Edit difference data -
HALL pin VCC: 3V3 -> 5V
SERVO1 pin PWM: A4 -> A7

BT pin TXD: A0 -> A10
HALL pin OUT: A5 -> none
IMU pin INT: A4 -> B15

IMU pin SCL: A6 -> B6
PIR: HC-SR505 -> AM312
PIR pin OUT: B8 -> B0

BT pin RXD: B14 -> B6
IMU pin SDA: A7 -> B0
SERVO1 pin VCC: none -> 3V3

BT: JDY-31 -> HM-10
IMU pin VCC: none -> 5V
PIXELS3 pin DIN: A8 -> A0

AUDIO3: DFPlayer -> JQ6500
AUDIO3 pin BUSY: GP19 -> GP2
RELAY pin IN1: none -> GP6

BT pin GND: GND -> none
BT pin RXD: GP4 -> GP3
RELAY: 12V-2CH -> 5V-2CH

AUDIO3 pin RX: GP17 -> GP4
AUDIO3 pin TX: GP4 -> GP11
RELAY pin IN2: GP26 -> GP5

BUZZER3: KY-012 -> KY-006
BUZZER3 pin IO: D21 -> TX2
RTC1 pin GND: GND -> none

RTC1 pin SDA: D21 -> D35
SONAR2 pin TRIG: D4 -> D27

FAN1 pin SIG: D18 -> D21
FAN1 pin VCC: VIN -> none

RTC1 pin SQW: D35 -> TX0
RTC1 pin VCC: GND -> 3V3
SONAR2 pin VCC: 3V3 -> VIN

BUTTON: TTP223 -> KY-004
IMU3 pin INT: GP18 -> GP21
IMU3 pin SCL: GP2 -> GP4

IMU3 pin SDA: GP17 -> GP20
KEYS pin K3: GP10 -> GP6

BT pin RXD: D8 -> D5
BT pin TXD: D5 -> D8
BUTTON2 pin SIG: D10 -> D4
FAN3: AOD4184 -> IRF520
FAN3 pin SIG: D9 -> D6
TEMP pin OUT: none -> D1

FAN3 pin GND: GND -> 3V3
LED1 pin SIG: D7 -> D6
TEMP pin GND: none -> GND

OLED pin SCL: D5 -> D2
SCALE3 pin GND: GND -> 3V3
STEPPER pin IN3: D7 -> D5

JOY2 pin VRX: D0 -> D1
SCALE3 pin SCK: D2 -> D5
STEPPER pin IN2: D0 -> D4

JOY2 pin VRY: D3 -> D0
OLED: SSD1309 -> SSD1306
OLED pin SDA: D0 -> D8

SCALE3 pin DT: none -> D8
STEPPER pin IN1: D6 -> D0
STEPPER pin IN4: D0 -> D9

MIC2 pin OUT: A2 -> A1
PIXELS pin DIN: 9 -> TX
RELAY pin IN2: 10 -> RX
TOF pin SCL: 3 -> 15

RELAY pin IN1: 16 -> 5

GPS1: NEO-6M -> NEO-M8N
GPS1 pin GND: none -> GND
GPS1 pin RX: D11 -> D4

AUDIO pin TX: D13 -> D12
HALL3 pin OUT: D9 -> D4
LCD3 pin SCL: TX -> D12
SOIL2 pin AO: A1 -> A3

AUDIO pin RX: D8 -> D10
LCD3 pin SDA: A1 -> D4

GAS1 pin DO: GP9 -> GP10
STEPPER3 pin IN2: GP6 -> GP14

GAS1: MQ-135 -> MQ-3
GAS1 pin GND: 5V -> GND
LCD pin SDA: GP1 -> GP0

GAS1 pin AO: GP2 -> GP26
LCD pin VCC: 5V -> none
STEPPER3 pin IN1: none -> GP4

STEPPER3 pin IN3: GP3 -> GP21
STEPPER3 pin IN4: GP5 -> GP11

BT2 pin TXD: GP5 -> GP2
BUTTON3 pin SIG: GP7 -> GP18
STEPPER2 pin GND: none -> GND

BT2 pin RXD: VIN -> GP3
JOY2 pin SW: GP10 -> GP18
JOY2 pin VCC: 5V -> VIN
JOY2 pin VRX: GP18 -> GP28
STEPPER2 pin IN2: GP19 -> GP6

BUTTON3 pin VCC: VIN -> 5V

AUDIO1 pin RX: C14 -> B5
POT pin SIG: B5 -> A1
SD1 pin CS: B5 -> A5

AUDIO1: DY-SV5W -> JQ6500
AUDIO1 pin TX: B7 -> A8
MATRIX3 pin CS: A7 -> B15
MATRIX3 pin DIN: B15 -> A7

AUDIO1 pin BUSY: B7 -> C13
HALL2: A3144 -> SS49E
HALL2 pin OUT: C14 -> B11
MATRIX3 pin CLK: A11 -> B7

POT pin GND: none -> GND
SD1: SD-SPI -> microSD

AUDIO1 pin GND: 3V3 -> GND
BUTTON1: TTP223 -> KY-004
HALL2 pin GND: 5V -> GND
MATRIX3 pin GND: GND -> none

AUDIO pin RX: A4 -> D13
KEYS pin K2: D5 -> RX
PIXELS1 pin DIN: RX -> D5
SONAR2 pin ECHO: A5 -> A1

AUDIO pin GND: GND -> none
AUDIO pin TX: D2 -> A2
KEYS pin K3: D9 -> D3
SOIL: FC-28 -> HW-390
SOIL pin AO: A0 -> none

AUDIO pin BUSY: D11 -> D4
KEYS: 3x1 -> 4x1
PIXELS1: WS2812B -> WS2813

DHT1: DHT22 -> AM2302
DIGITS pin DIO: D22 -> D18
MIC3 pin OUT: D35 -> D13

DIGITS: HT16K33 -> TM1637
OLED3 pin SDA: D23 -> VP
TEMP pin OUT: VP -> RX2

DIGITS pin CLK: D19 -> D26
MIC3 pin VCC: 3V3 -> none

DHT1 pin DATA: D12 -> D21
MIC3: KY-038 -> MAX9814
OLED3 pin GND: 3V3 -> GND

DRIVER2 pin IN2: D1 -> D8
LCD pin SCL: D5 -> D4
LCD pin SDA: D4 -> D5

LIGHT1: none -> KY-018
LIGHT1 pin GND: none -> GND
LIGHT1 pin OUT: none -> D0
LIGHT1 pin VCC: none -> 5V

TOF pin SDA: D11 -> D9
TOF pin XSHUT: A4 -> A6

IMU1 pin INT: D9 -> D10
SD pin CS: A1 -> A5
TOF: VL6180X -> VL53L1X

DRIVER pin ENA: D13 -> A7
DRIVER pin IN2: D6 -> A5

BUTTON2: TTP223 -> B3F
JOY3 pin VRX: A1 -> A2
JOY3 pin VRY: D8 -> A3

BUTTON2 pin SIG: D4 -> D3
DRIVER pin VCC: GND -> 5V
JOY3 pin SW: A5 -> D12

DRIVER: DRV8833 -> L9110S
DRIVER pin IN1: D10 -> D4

Assignment -
Could you transcribe every record above exactly as it appears?

Finished task -
HALL pin VCC: 3V3 -> 5V
SERVO1 pin PWM: A4 -> A7

BT pin TXD: A0 -> A10
HALL pin OUT: A5 -> none
IMU pin INT: A4 -> B15

IMU pin SCL: A6 -> B6
PIR: HC-SR505 -> AM312
PIR pin OUT: B8 -> B0

BT pin RXD: B14 -> B6
IMU pin SDA: A7 -> B0
SERVO1 pin VCC: none -> 3V3

BT: JDY-31 -> HM-10
IMU pin VCC: none -> 5V
PIXELS3 pin DIN: A8 -> A0

AUDIO3: DFPlayer -> JQ6500
AUDIO3 pin BUSY: GP19 -> GP2
RELAY pin IN1: none -> GP6

BT pin GND: GND -> none
BT pin RXD: GP4 -> GP3
RELAY: 12V-2CH -> 5V-2CH

AUDIO3 pin RX: GP17 -> GP4
AUDIO3 pin TX: GP4 -> GP11
RELAY pin IN2: GP26 -> GP5

BUZZER3: KY-012 -> KY-006
BUZZER3 pin IO: D21 -> TX2
RTC1 pin GND: GND -> none

RTC1 pin SDA: D21 -> D35
SONAR2 pin TRIG: D4 -> D27

FAN1 pin SIG: D18 -> D21
FAN1 pin VCC: VIN -> none

RTC1 pin SQW: D35 -> TX0
RTC1 pin VCC: GND -> 3V3
SONAR2 pin VCC: 3V3 -> VIN

BUTTON: TTP223 -> KY-004
IMU3 pin INT: GP18 -> GP21
IMU3 pin SCL: GP2 -> GP4

IMU3 pin SDA: GP17 -> GP20
KEYS pin K3: GP10 -> GP6

BT pin RXD: D8 -> D5
BT pin TXD: D5 -> D8
BUTTON2 pin SIG: D10 -> D4
FAN3: AOD4184 -> IRF520
FAN3 pin SIG: D9 -> D6
TEMP pin OUT: none -> D1

FAN3 pin GND: GND -> 3V3
LED1 pin SIG: D7 -> D6
TEMP pin GND: none -> GND

OLED pin SCL: D5 -> D2
SCALE3 pin GND: GND -> 3V3
STEPPER pin IN3: D7 -> D5

JOY2 pin VRX: D0 -> D1
SCALE3 pin SCK: D2 -> D5
STEPPER pin IN2: D0 -> D4

JOY2 pin VRY: D3 -> D0
OLED: SSD1309 -> SSD1306
OLED pin SDA: D0 -> D8

SCALE3 pin DT: none -> D8
STEPPER pin IN1: D6 -> D0
STEPPER pin IN4: D0 -> D9

MIC2 pin OUT: A2 -> A1
PIXELS pin DIN: 9 -> TX
RELAY pin IN2: 10 -> RX
TOF pin SCL: 3 -> 15

RELAY pin IN1: 16 -> 5

GPS1: NEO-6M -> NEO-M8N
GPS1 pin GND: none -> GND
GPS1 pin RX: D11 -> D4

AUDIO pin TX: D13 -> D12
HALL3 pin OUT: D9 -> D4
LCD3 pin SCL: TX -> D12
SOIL2 pin AO: A1 -> A3

AUDIO pin RX: D8 -> D10
LCD3 pin SDA: A1 -> D4

GAS1 pin DO: GP9 -> GP10
STEPPER3 pin IN2: GP6 -> GP14

GAS1: MQ-135 -> MQ-3
GAS1 pin GND: 5V -> GND
LCD pin SDA: GP1 -> GP0

GAS1 pin AO: GP2 -> GP26
LCD pin VCC: 5V -> none
STEPPER3 pin IN1: none -> GP4

STEPPER3 pin IN3: GP3 -> GP21
STEPPER3 pin IN4: GP5 -> GP11

BT2 pin TXD: GP5 -> GP2
BUTTON3 pin SIG: GP7 -> GP18
STEPPER2 pin GND: none -> GND

BT2 pin RXD: VIN -> GP3
JOY2 pin SW: GP10 -> GP18
JOY2 pin VCC: 5V -> VIN
JOY2 pin VRX: GP18 -> GP28
STEPPER2 pin IN2: GP19 -> GP6

BUTTON3 pin VCC: VIN -> 5V

AUDIO1 pin RX: C14 -> B5
POT pin SIG: B5 -> A1
SD1 pin CS: B5 -> A5

AUDIO1: DY-SV5W -> JQ6500
AUDIO1 pin TX: B7 -> A8
MATRIX3 pin CS: A7 -> B15
MATRIX3 pin DIN: B15 -> A7

AUDIO1 pin BUSY: B7 -> C13
HALL2: A3144 -> SS49E
HALL2 pin OUT: C14 -> B11
MATRIX3 pin CLK: A11 -> B7

POT pin GND: none -> GND
SD1: SD-SPI -> microSD

AUDIO1 pin GND: 3V3 -> GND
BUTTON1: TTP223 -> KY-004
HALL2 pin GND: 5V -> GND
MATRIX3 pin GND: GND -> none

AUDIO pin RX: A4 -> D13
KEYS pin K2: D5 -> RX
PIXELS1 pin DIN: RX -> D5
SONAR2 pin ECHO: A5 -> A1

AUDIO pin GND: GND -> none
AUDIO pin TX: D2 -> A2
KEYS pin K3: D9 -> D3
SOIL: FC-28 -> HW-390
SOIL pin AO: A0 -> none

AUDIO pin BUSY: D11 -> D4
KEYS: 3x1 -> 4x1
PIXELS1: WS2812B -> WS2813

DHT1: DHT22 -> AM2302
DIGITS pin DIO: D22 -> D18
MIC3 pin OUT: D35 -> D13

DIGITS: HT16K33 -> TM1637
OLED3 pin SDA: D23 -> VP
TEMP pin OUT: VP -> RX2

DIGITS pin CLK: D19 -> D26
MIC3 pin VCC: 3V3 -> none

DHT1 pin DATA: D12 -> D21
MIC3: KY-038 -> MAX9814
OLED3 pin GND: 3V3 -> GND

DRIVER2 pin IN2: D1 -> D8
LCD pin SCL: D5 -> D4
LCD pin SDA: D4 -> D5

LIGHT1: none -> KY-018
LIGHT1 pin GND: none -> GND
LIGHT1 pin OUT: none -> D0
LIGHT1 pin VCC: none -> 5V

TOF pin SDA: D11 -> D9
TOF pin XSHUT: A4 -> A6

IMU1 pin INT: D9 -> D10
SD pin CS: A1 -> A5
TOF: VL6180X -> VL53L1X

DRIVER pin ENA: D13 -> A7
DRIVER pin IN2: D6 -> A5

BUTTON2: TTP223 -> B3F
JOY3 pin VRX: A1 -> A2
JOY3 pin VRY: D8 -> A3

BUTTON2 pin SIG: D4 -> D3
DRIVER pin VCC: GND -> 5V
JOY3 pin SW: A5 -> D12

DRIVER: DRV8833 -> L9110S
DRIVER pin IN1: D10 -> D4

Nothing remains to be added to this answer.